** DATASET CONTENT follows **
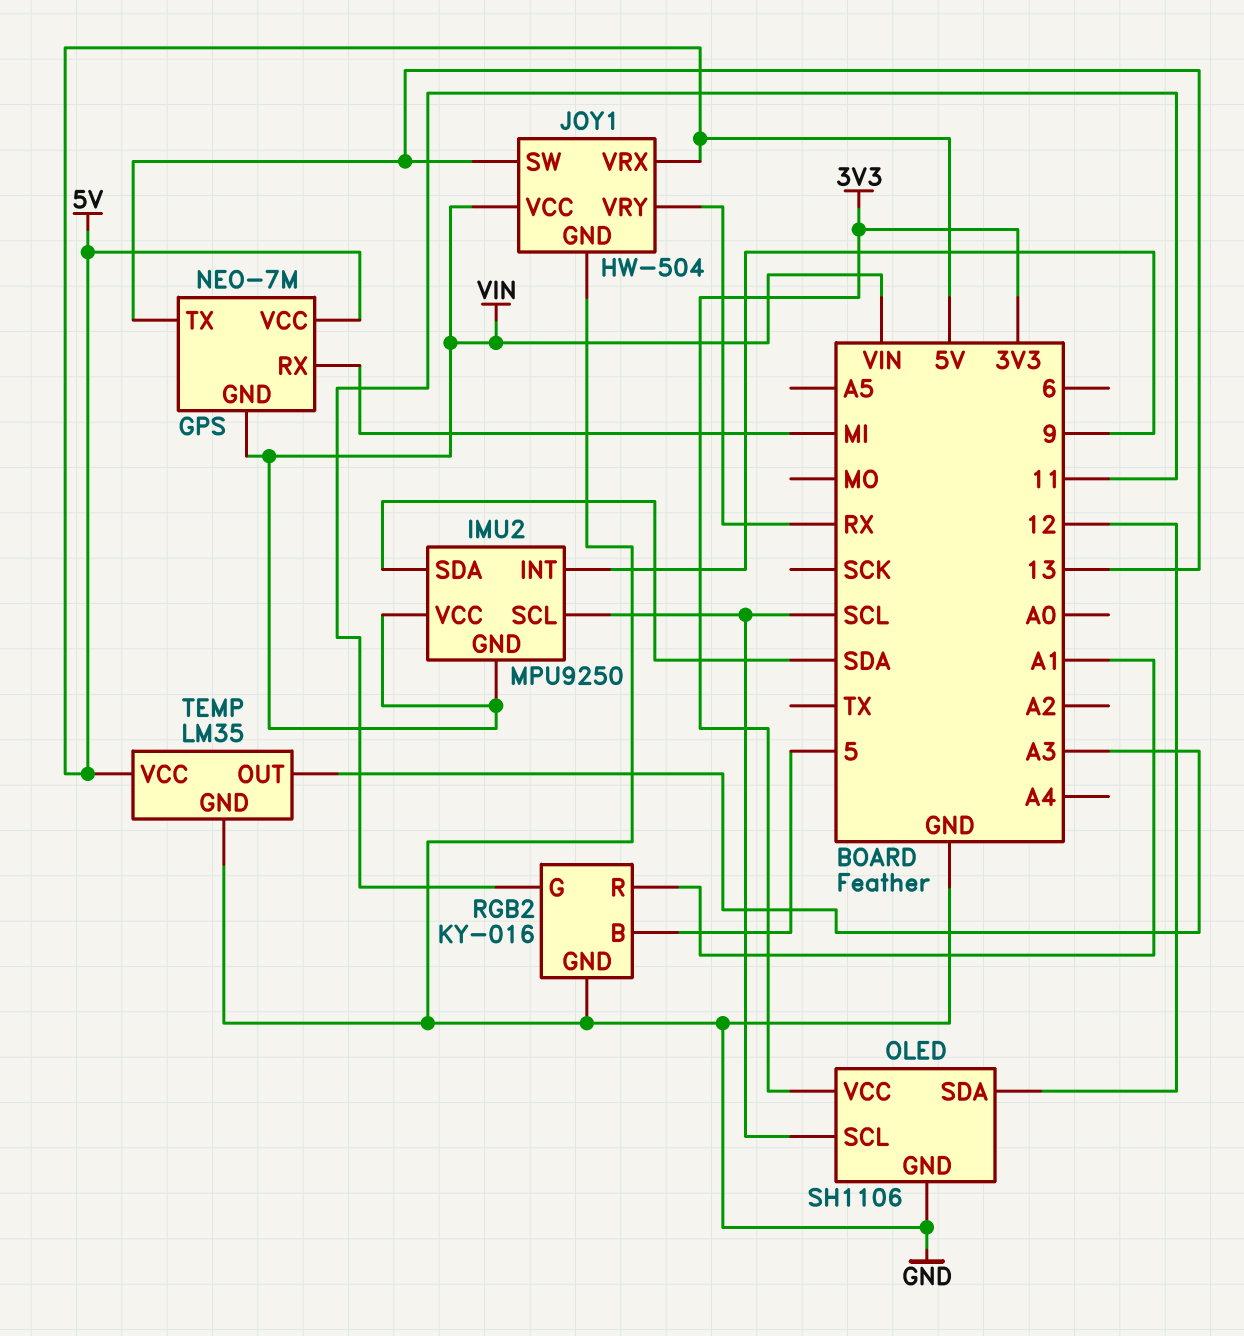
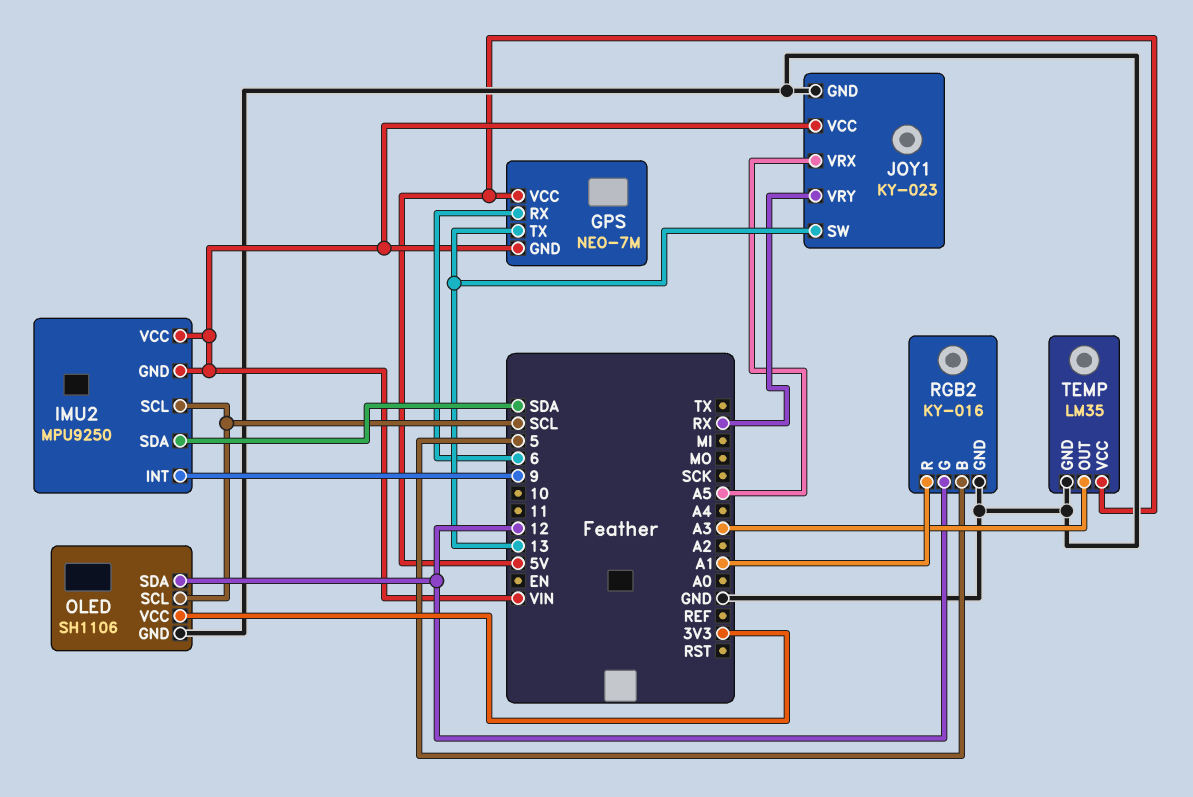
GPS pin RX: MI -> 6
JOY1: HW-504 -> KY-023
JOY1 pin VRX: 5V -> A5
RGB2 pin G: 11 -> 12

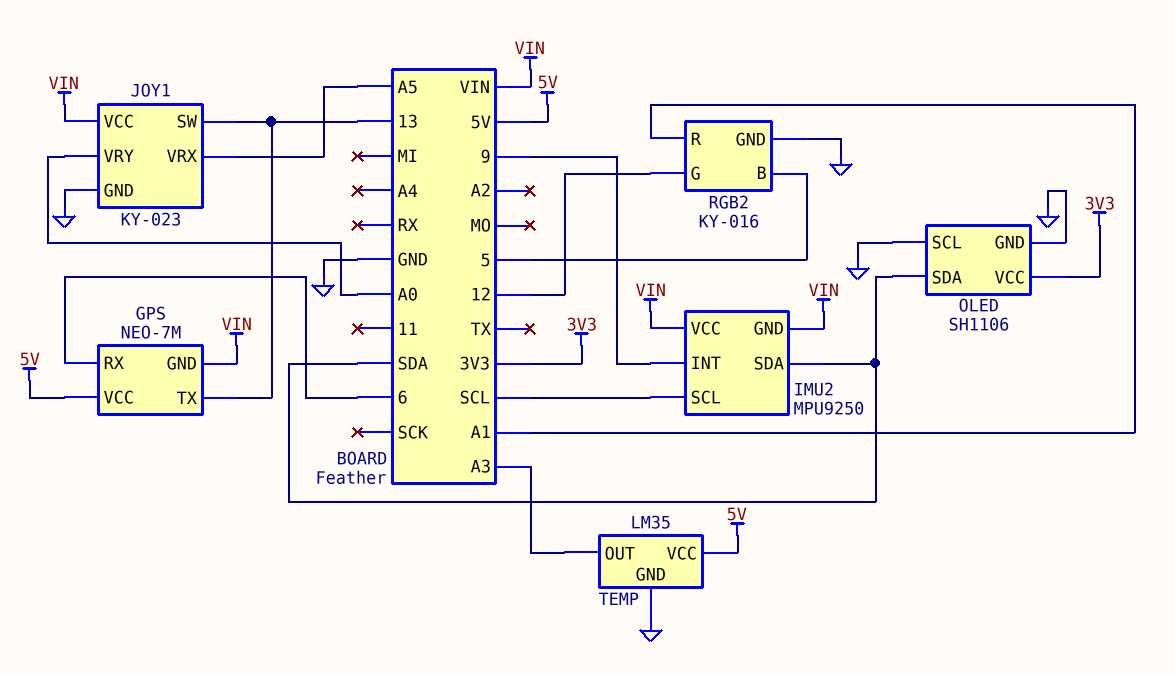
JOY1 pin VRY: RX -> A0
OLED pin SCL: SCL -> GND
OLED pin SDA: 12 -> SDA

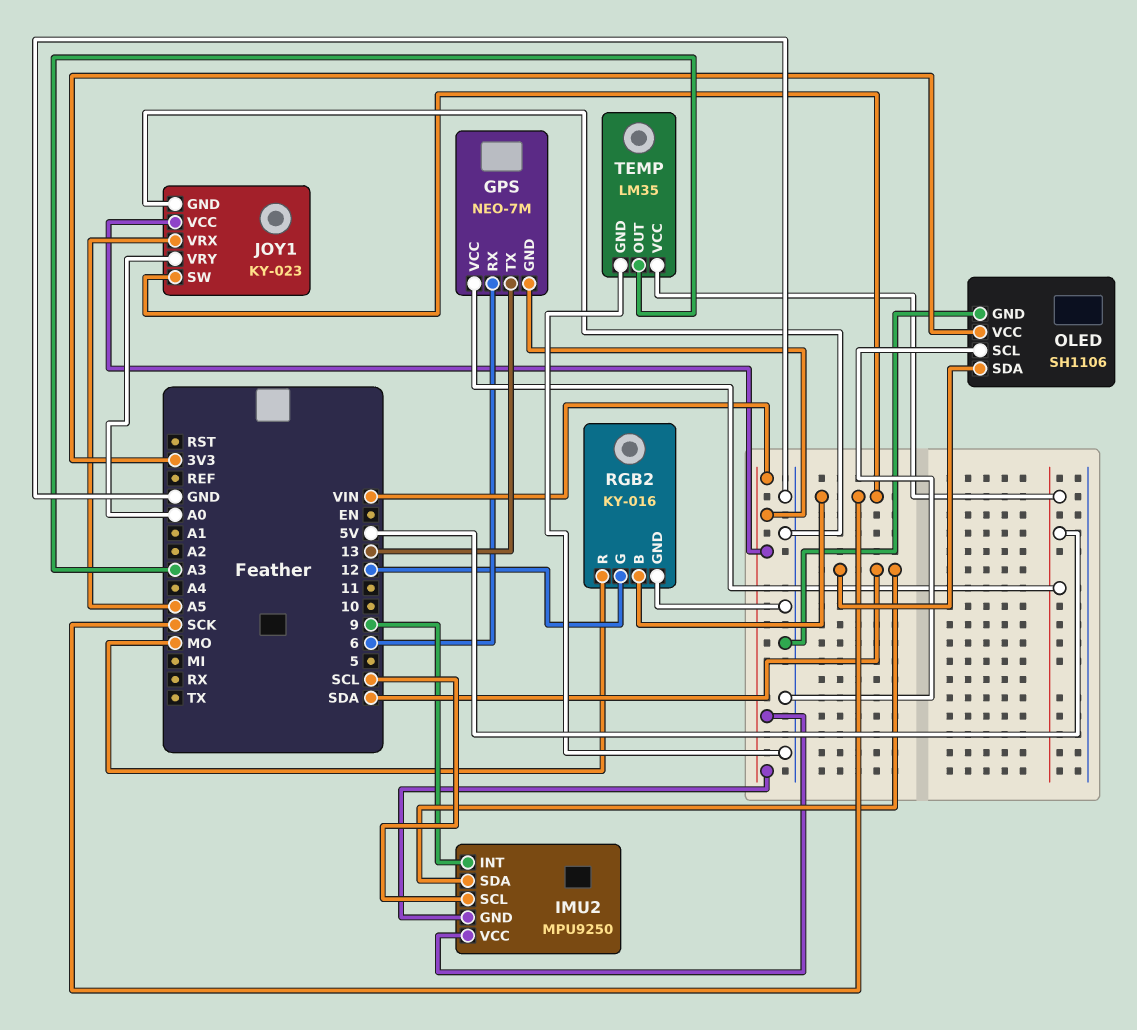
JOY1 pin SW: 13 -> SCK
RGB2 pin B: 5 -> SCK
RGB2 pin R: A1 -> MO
** End of DATASET CONTENT **
**WHAT NEEDS TO BE DONE:** Nothing but the pictures should be left out when the records are retyped exactly.

**RESPONSE FOR THIS EXERCISE:**
GPS pin RX: MI -> 6
JOY1: HW-504 -> KY-023
JOY1 pin VRX: 5V -> A5
RGB2 pin G: 11 -> 12

JOY1 pin VRY: RX -> A0
OLED pin SCL: SCL -> GND
OLED pin SDA: 12 -> SDA

JOY1 pin SW: 13 -> SCK
RGB2 pin B: 5 -> SCK
RGB2 pin R: A1 -> MO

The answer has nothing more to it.